ASSIGNMENT → Once you reach the line containing "R4: 33k (GND, VDD) -> none" in the data below, restate each line word for word up to and including the one containing "U29: XNOR (in".

MATERIAL PROVIDED Start Marker

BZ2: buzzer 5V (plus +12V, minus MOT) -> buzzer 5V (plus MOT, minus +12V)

MATERIAL PROVIDED End Marker
MATERIAL PROVIDED Start Marker

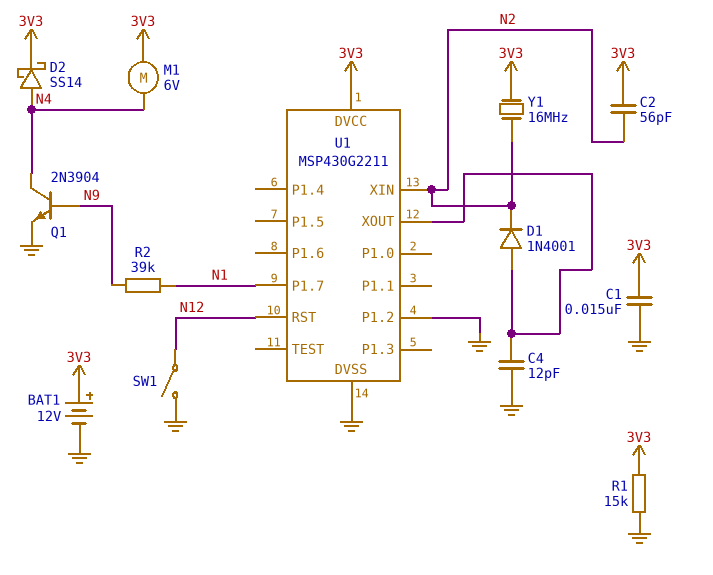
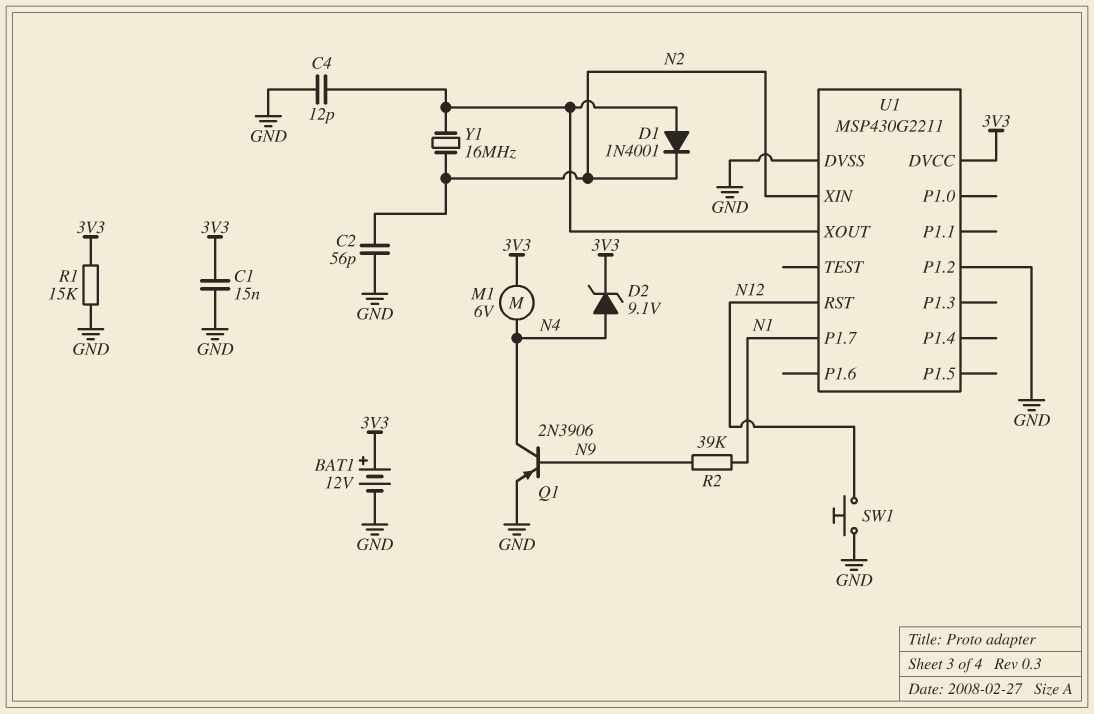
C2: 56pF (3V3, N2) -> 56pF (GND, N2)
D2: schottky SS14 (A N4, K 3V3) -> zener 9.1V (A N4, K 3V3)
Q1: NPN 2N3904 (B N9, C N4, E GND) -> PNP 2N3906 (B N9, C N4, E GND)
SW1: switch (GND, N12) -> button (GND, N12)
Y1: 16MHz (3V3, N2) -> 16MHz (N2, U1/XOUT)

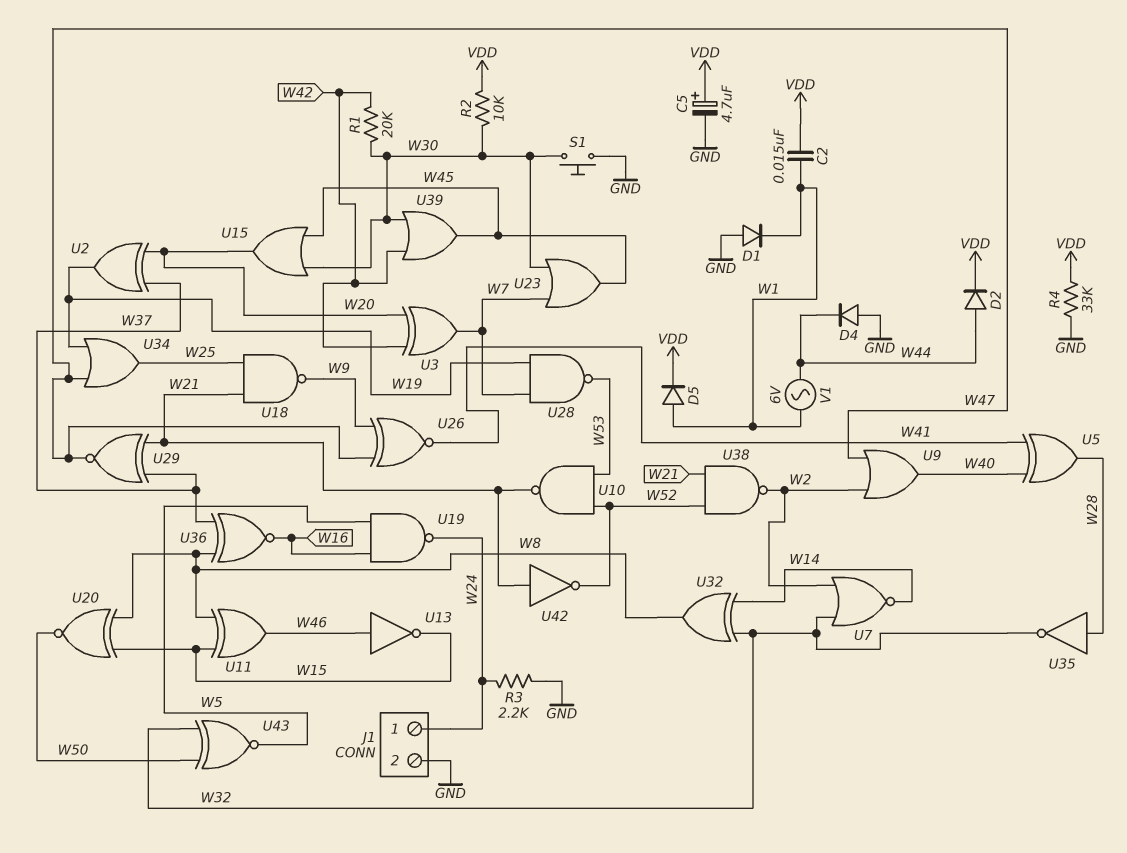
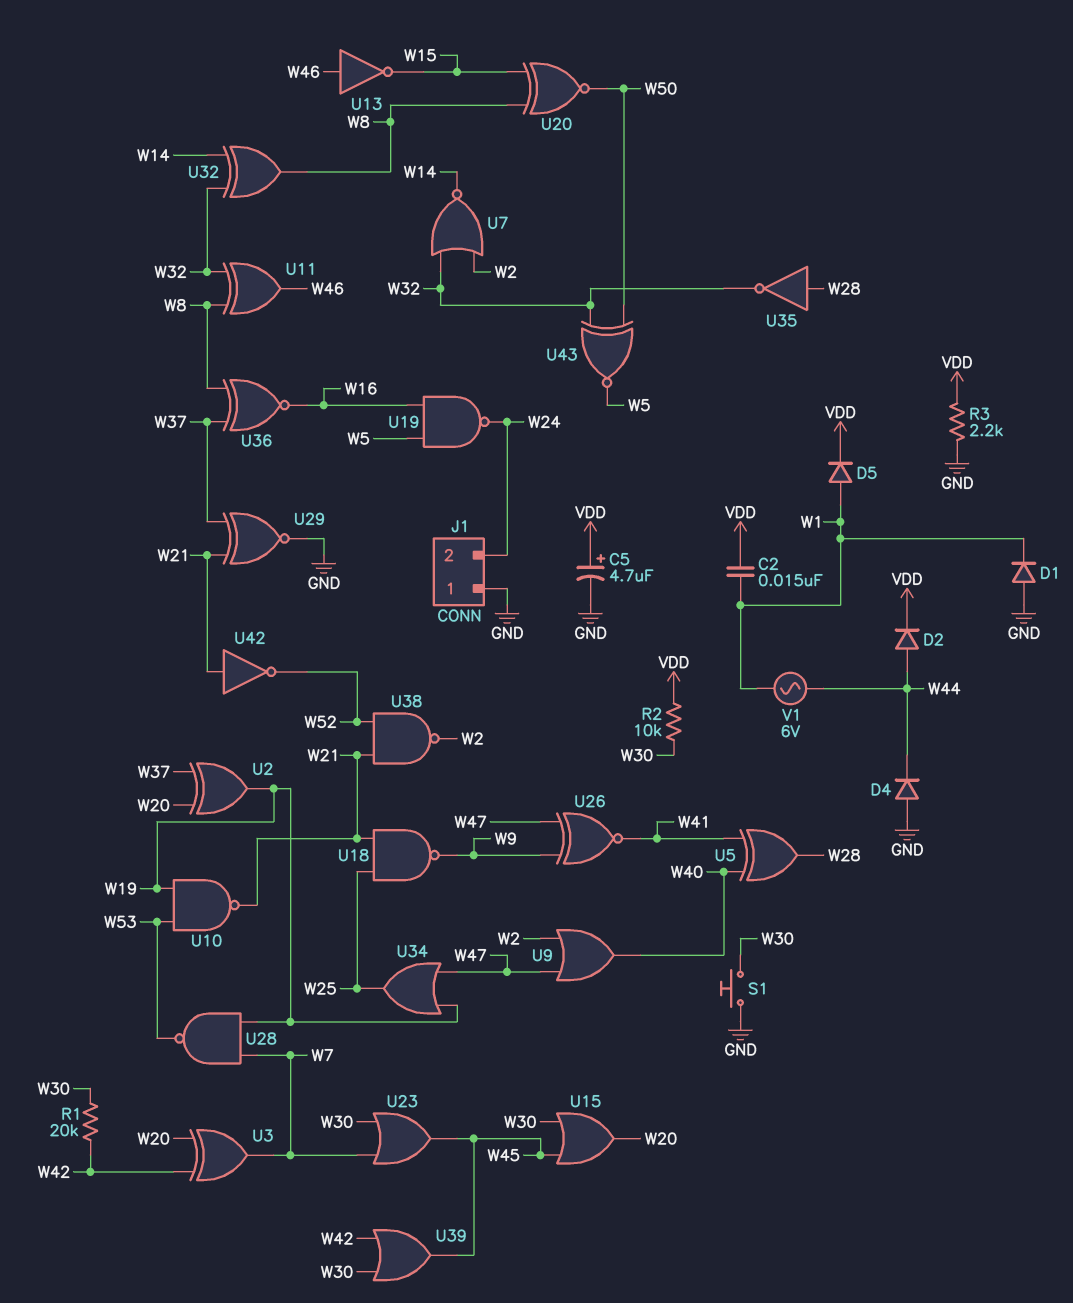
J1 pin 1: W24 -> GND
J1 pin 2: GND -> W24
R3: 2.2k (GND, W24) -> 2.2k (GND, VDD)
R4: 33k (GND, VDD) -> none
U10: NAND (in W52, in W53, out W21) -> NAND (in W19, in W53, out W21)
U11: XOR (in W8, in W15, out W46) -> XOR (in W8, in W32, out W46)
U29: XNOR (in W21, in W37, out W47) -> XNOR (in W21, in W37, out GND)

MATERIAL PROVIDED End Marker

REPLY TO THE EXERCISE →
R4: 33k (GND, VDD) -> none
U10: NAND (in W52, in W53, out W21) -> NAND (in W19, in W53, out W21)
U11: XOR (in W8, in W15, out W46) -> XOR (in W8, in W32, out W46)
U29: XNOR (in W21, in W37, out W47) -> XNOR (in W21, in W37, out GND)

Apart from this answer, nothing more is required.